- [TASK REQUIREMENTS] Please reproduce the following lines exactly as they appear, but leave out the pictures.

>> START GIVEN INFORMATION

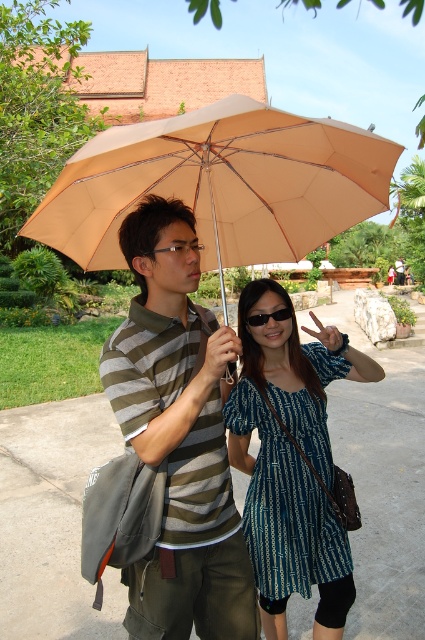
Who is shorter, beige fabric umbrella at upper center or black plastic goggles at center?

With less height is black plastic goggles at center.

Does beige fabric umbrella at upper center appear over black plastic goggles at center?

Yes, beige fabric umbrella at upper center is above black plastic goggles at center.

The image size is (425, 640). Identify the location of beige fabric umbrella at upper center. (221, 182).

Can you confirm if blue printed dress at center is shorter than black plastic goggles at center?

No.

Image resolution: width=425 pixels, height=640 pixels. I want to click on blue printed dress at center, so click(291, 460).

The image size is (425, 640). What are the coordinates of `blue printed dress at center` in the screenshot? It's located at tap(291, 460).

Does striped cotton shirt at center come in front of black plastic goggles at center?

Yes, striped cotton shirt at center is in front of black plastic goggles at center.

Find the location of `striped cotton shirt at center`. striped cotton shirt at center is located at coordinates (178, 435).

Identify the location of striped cotton shirt at center. The width and height of the screenshot is (425, 640). (178, 435).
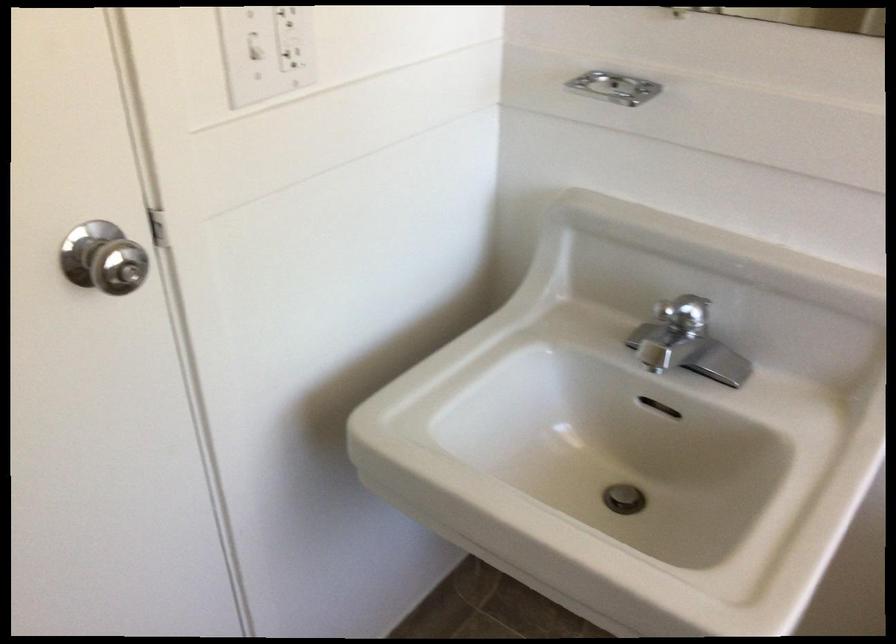
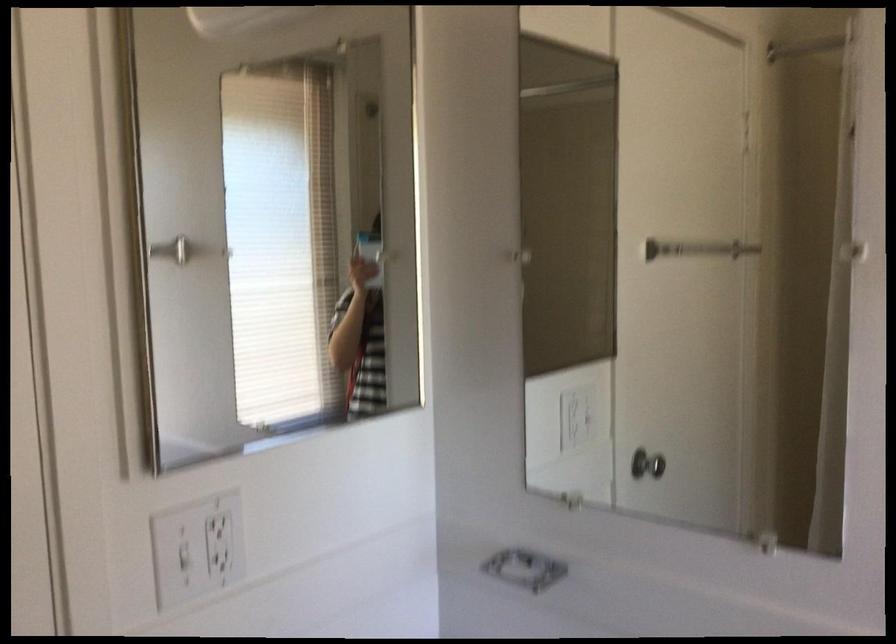
In a continuous first-person perspective shot, in which direction is the camera moving?

The cameraman moved toward right, backward.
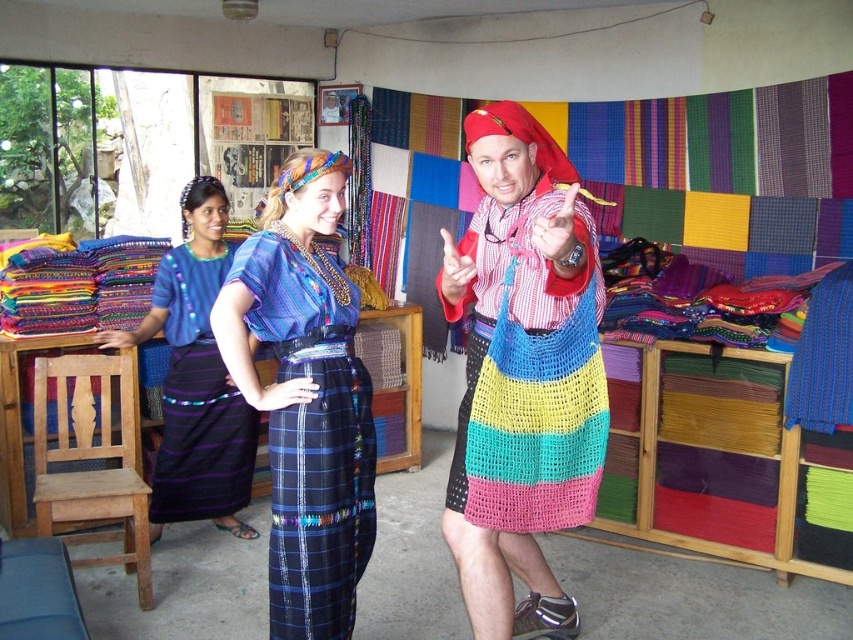
Question: Which point is closer to the camera taking this photo?

Choices:
 (A) (561, 337)
 (B) (329, 401)

Answer: (A)

Question: Considering the real-world distances, which object is farthest from the matte blue fabric dress at center?

Choices:
 (A) multicolored knitted bag at center
 (B) blue plaid skirt at center

Answer: (B)

Question: Which of these objects is positioned farthest from the blue plaid skirt at center?

Choices:
 (A) multicolored knitted bag at center
 (B) matte blue fabric dress at center

Answer: (A)

Question: Does matte blue fabric dress at center appear under blue plaid skirt at center?

Choices:
 (A) no
 (B) yes

Answer: (B)

Question: Can you confirm if multicolored knitted bag at center is positioned below blue plaid skirt at center?

Choices:
 (A) no
 (B) yes

Answer: (A)

Question: Where is multicolored knitted bag at center located in relation to blue plaid skirt at center in the image?

Choices:
 (A) above
 (B) below

Answer: (A)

>> END GIVEN INFORMATION

- [ANSWER TO THIS TASK]
Who is shorter, beige fabric umbrella at upper center or black plastic goggles at center?

With less height is black plastic goggles at center.

Does beige fabric umbrella at upper center appear over black plastic goggles at center?

Yes, beige fabric umbrella at upper center is above black plastic goggles at center.

The image size is (425, 640). Identify the location of beige fabric umbrella at upper center. (221, 182).

Can you confirm if blue printed dress at center is shorter than black plastic goggles at center?

No.

Image resolution: width=425 pixels, height=640 pixels. I want to click on blue printed dress at center, so click(291, 460).

The image size is (425, 640). What are the coordinates of `blue printed dress at center` in the screenshot? It's located at tap(291, 460).

Does striped cotton shirt at center come in front of black plastic goggles at center?

Yes, striped cotton shirt at center is in front of black plastic goggles at center.

Find the location of `striped cotton shirt at center`. striped cotton shirt at center is located at coordinates (178, 435).

Identify the location of striped cotton shirt at center. The width and height of the screenshot is (425, 640). (178, 435).
In a continuous first-person perspective shot, in which direction is the camera moving?

The cameraman moved toward right, backward.
Question: Which point is closer to the camera taking this photo?

Choices:
 (A) (561, 337)
 (B) (329, 401)

Answer: (A)

Question: Considering the real-world distances, which object is farthest from the matte blue fabric dress at center?

Choices:
 (A) multicolored knitted bag at center
 (B) blue plaid skirt at center

Answer: (B)

Question: Which of these objects is positioned farthest from the blue plaid skirt at center?

Choices:
 (A) multicolored knitted bag at center
 (B) matte blue fabric dress at center

Answer: (A)

Question: Does matte blue fabric dress at center appear under blue plaid skirt at center?

Choices:
 (A) no
 (B) yes

Answer: (B)

Question: Can you confirm if multicolored knitted bag at center is positioned below blue plaid skirt at center?

Choices:
 (A) no
 (B) yes

Answer: (A)

Question: Where is multicolored knitted bag at center located in relation to blue plaid skirt at center in the image?

Choices:
 (A) above
 (B) below

Answer: (A)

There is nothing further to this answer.